(Stored data)
* * * * * * *
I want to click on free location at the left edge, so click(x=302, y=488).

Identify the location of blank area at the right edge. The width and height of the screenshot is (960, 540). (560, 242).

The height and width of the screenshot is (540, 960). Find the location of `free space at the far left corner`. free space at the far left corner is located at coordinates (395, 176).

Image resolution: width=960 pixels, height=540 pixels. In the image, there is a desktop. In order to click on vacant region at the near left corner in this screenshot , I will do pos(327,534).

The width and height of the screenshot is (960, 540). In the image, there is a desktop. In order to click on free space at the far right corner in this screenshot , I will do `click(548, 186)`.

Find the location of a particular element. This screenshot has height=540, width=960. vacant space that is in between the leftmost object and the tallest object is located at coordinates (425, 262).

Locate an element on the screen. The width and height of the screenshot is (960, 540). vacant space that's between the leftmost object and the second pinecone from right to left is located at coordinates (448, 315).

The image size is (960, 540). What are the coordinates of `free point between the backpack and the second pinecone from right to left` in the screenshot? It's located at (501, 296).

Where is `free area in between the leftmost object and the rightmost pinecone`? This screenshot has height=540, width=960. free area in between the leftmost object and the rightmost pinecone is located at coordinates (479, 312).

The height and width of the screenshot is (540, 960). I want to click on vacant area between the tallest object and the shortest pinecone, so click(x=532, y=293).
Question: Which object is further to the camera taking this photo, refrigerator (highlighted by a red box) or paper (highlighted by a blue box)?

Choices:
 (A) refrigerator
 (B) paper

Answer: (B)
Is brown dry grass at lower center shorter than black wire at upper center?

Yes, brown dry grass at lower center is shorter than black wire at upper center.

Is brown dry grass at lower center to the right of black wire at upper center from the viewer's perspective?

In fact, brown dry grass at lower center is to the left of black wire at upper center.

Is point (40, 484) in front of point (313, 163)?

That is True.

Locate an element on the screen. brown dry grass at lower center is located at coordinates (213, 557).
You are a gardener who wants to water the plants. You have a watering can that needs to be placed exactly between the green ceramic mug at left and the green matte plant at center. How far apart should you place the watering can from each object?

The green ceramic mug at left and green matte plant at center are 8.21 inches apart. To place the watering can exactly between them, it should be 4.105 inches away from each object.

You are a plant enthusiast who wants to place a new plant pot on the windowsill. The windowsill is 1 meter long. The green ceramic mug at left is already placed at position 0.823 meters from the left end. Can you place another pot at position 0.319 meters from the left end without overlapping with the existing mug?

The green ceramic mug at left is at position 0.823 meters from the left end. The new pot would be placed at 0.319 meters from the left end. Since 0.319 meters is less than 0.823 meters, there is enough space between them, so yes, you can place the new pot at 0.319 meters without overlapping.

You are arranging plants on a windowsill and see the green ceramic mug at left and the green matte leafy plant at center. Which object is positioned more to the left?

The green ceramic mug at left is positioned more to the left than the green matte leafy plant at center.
* * * * * * *
Set task:
Rewrite the listing above, changing every "brown dry grass" to "withered grass" and keeping everything else as it is.

Correct output:
I want to click on free location at the left edge, so click(x=302, y=488).

Identify the location of blank area at the right edge. The width and height of the screenshot is (960, 540). (560, 242).

The height and width of the screenshot is (540, 960). Find the location of `free space at the far left corner`. free space at the far left corner is located at coordinates (395, 176).

Image resolution: width=960 pixels, height=540 pixels. In the image, there is a desktop. In order to click on vacant region at the near left corner in this screenshot , I will do pos(327,534).

The width and height of the screenshot is (960, 540). In the image, there is a desktop. In order to click on free space at the far right corner in this screenshot , I will do `click(548, 186)`.

Find the location of a particular element. This screenshot has height=540, width=960. vacant space that is in between the leftmost object and the tallest object is located at coordinates (425, 262).

Locate an element on the screen. The width and height of the screenshot is (960, 540). vacant space that's between the leftmost object and the second pinecone from right to left is located at coordinates (448, 315).

The image size is (960, 540). What are the coordinates of `free point between the backpack and the second pinecone from right to left` in the screenshot? It's located at (501, 296).

Where is `free area in between the leftmost object and the rightmost pinecone`? This screenshot has height=540, width=960. free area in between the leftmost object and the rightmost pinecone is located at coordinates (479, 312).

The height and width of the screenshot is (540, 960). I want to click on vacant area between the tallest object and the shortest pinecone, so click(x=532, y=293).
Question: Which object is further to the camera taking this photo, refrigerator (highlighted by a red box) or paper (highlighted by a blue box)?

Choices:
 (A) refrigerator
 (B) paper

Answer: (B)
Is withered grass at lower center shorter than black wire at upper center?

Yes, withered grass at lower center is shorter than black wire at upper center.

Is withered grass at lower center to the right of black wire at upper center from the viewer's perspective?

In fact, withered grass at lower center is to the left of black wire at upper center.

Is point (40, 484) in front of point (313, 163)?

That is True.

Locate an element on the screen. withered grass at lower center is located at coordinates (213, 557).
You are a gardener who wants to water the plants. You have a watering can that needs to be placed exactly between the green ceramic mug at left and the green matte plant at center. How far apart should you place the watering can from each object?

The green ceramic mug at left and green matte plant at center are 8.21 inches apart. To place the watering can exactly between them, it should be 4.105 inches away from each object.

You are a plant enthusiast who wants to place a new plant pot on the windowsill. The windowsill is 1 meter long. The green ceramic mug at left is already placed at position 0.823 meters from the left end. Can you place another pot at position 0.319 meters from the left end without overlapping with the existing mug?

The green ceramic mug at left is at position 0.823 meters from the left end. The new pot would be placed at 0.319 meters from the left end. Since 0.319 meters is less than 0.823 meters, there is enough space between them, so yes, you can place the new pot at 0.319 meters without overlapping.

You are arranging plants on a windowsill and see the green ceramic mug at left and the green matte leafy plant at center. Which object is positioned more to the left?

The green ceramic mug at left is positioned more to the left than the green matte leafy plant at center.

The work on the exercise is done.